[WORK INSTRUCTIONS]
Could you restate word for word the lines running from the one with "JP201 pin 2: none -> AGND" to the end of the data, both ends included, but without pictures?

(Before-and-after change records)
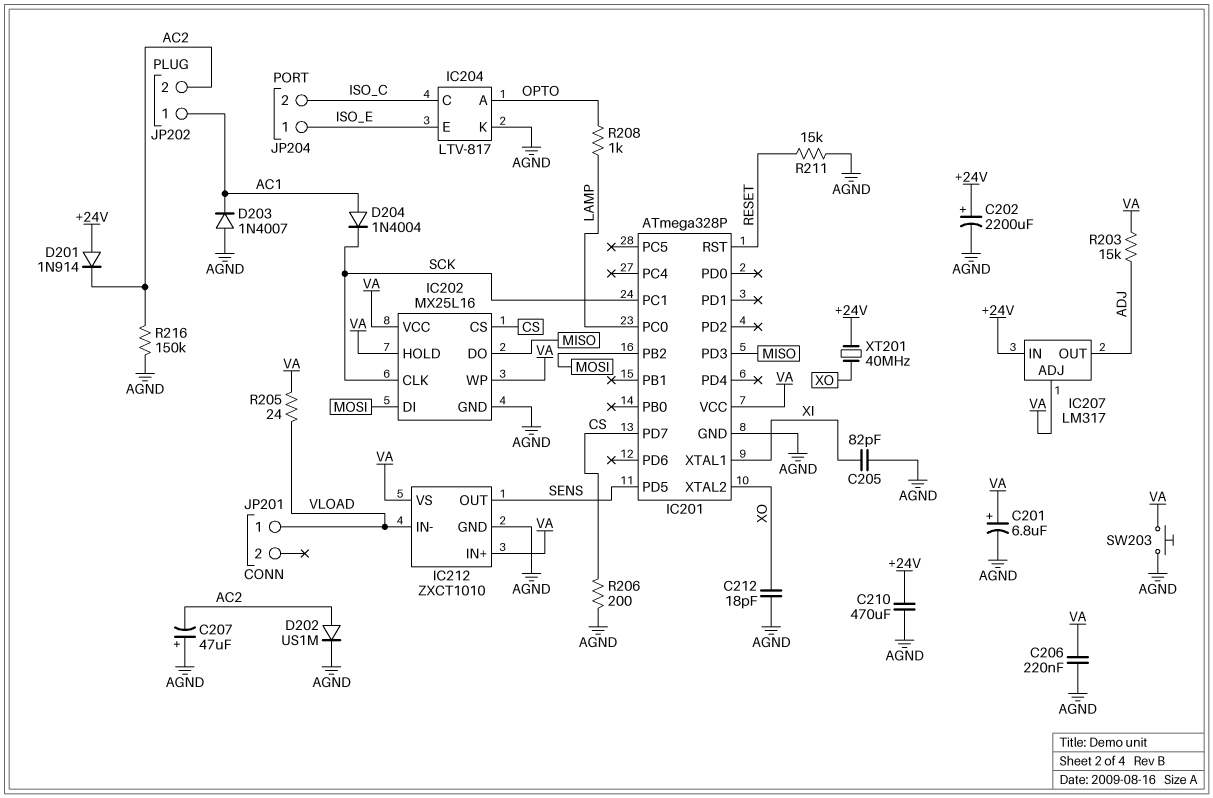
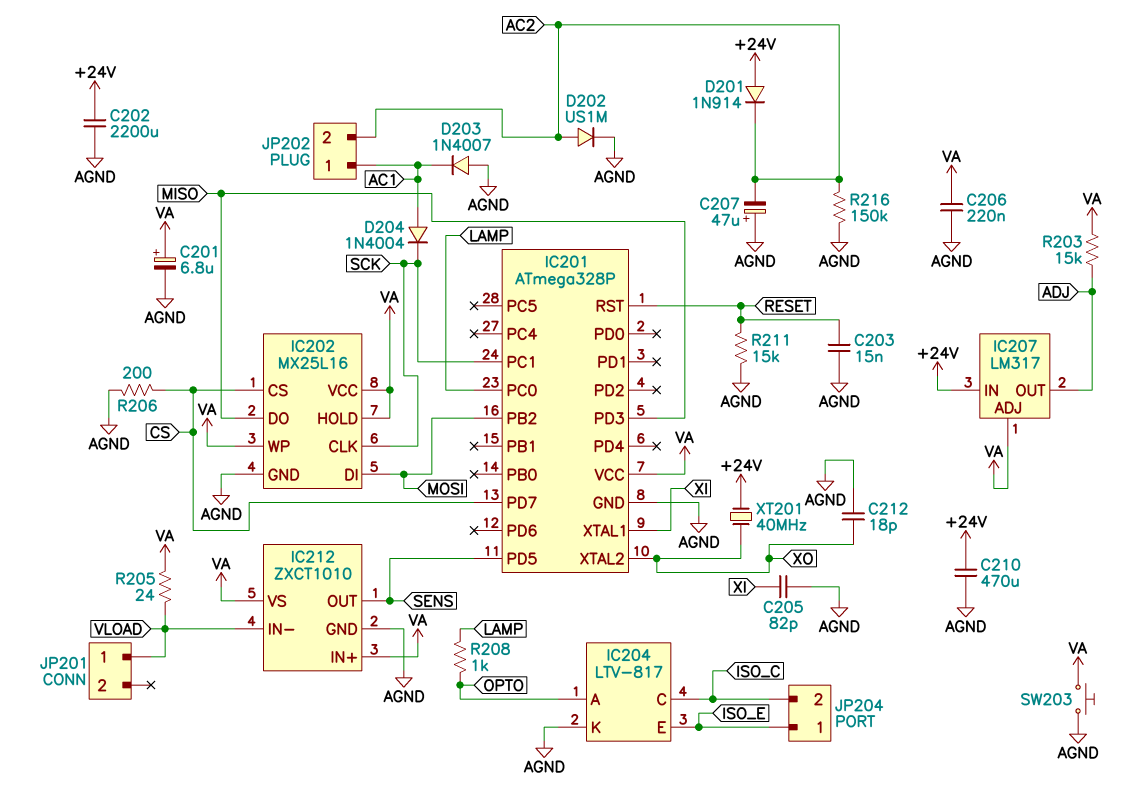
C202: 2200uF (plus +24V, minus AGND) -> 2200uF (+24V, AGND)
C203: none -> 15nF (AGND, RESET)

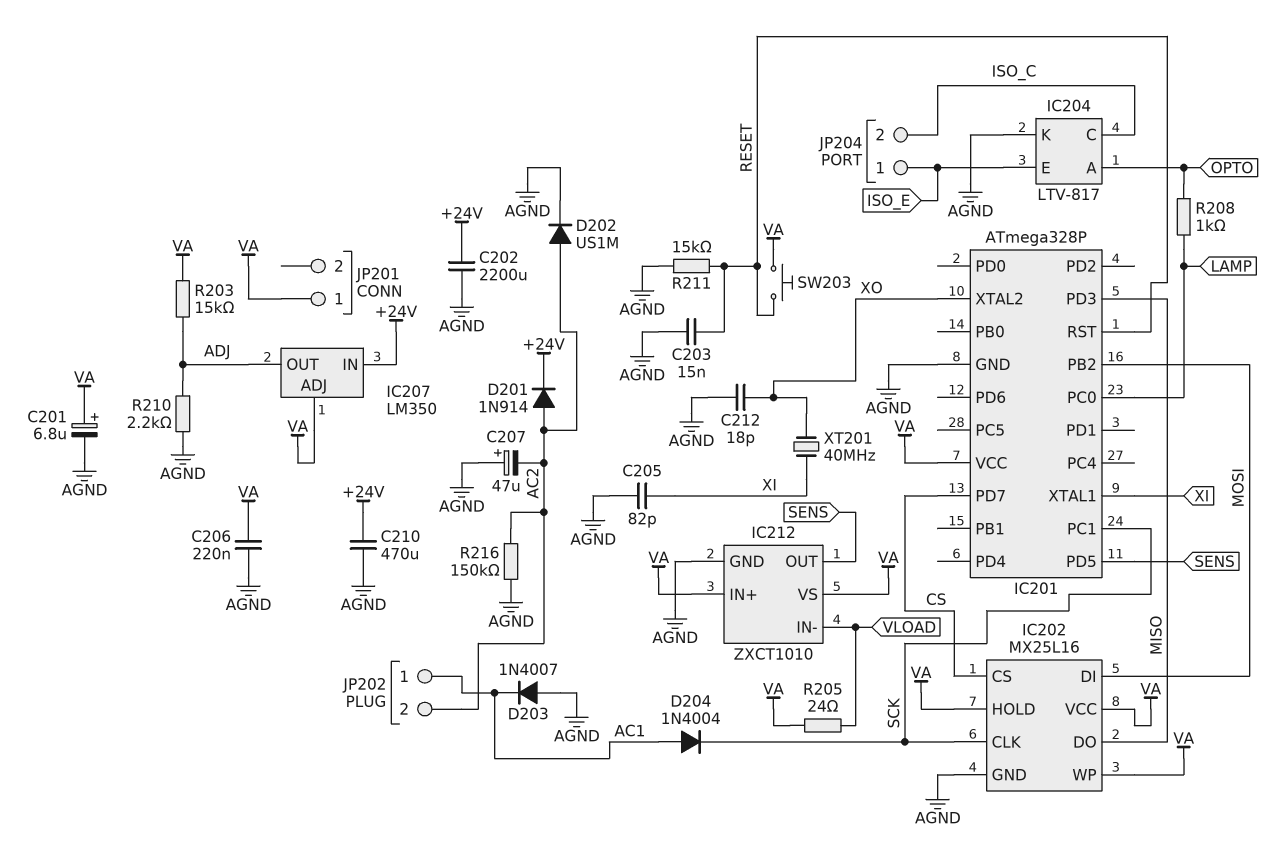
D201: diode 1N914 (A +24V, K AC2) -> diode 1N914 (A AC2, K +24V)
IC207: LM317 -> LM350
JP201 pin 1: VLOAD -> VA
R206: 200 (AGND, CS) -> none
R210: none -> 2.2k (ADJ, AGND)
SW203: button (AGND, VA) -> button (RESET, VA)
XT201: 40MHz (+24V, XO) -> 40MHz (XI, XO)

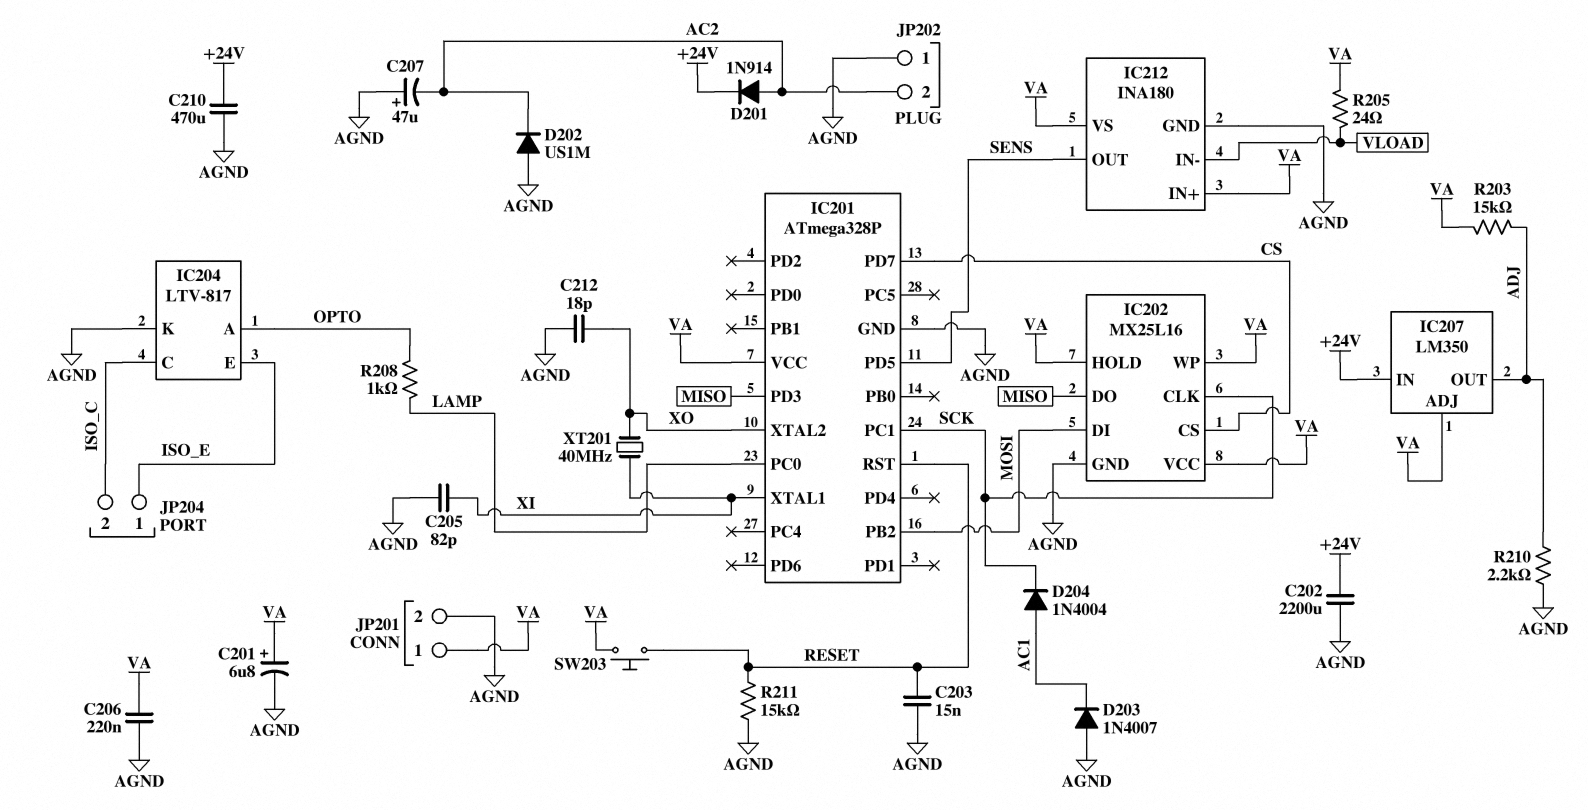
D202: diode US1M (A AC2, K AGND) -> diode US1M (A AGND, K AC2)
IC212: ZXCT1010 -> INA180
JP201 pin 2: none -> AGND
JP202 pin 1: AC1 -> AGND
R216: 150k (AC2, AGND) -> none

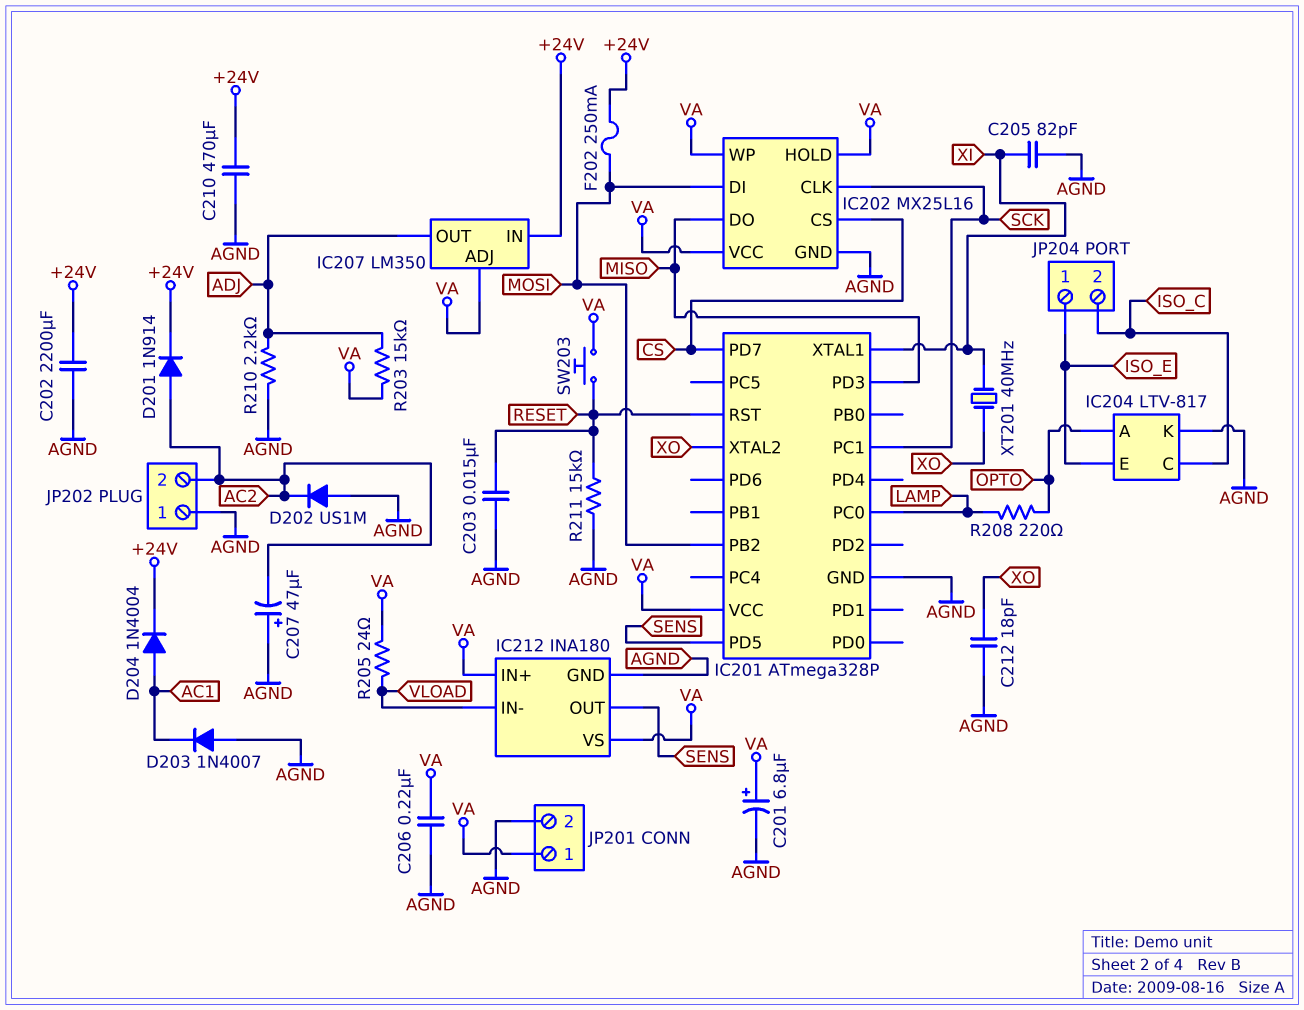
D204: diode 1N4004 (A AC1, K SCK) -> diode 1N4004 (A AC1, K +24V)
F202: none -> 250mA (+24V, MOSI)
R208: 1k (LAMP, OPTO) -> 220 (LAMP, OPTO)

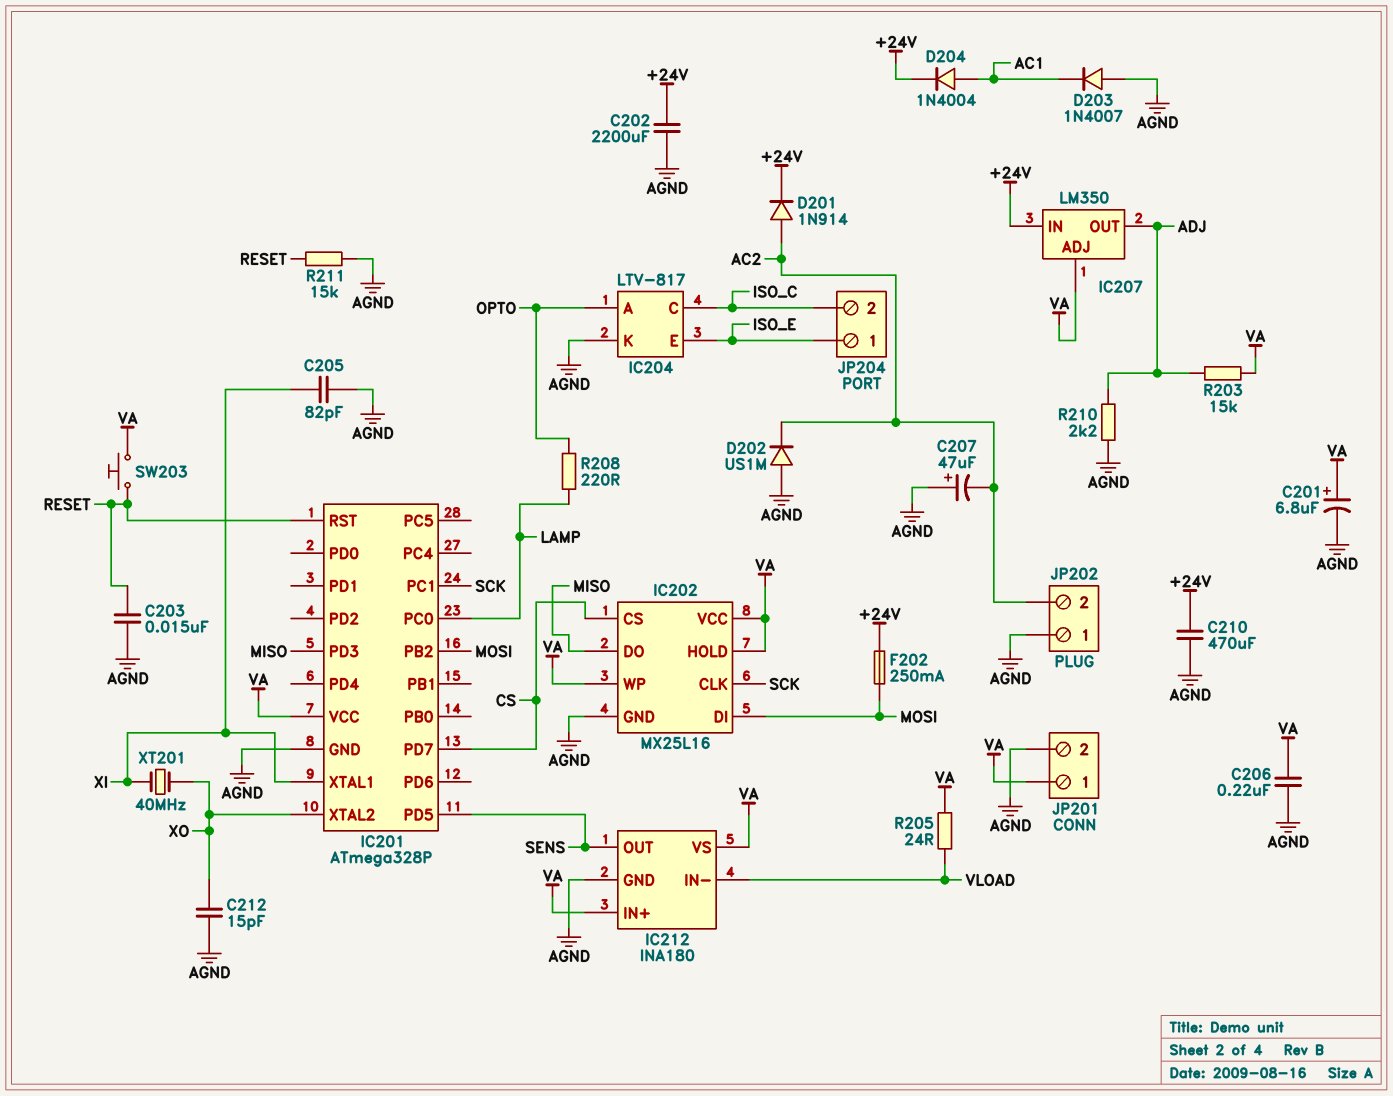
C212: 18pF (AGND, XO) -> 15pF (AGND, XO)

[EXERCISE ANSWER]
JP201 pin 2: none -> AGND
JP202 pin 1: AC1 -> AGND
R216: 150k (AC2, AGND) -> none

D204: diode 1N4004 (A AC1, K SCK) -> diode 1N4004 (A AC1, K +24V)
F202: none -> 250mA (+24V, MOSI)
R208: 1k (LAMP, OPTO) -> 220 (LAMP, OPTO)

C212: 18pF (AGND, XO) -> 15pF (AGND, XO)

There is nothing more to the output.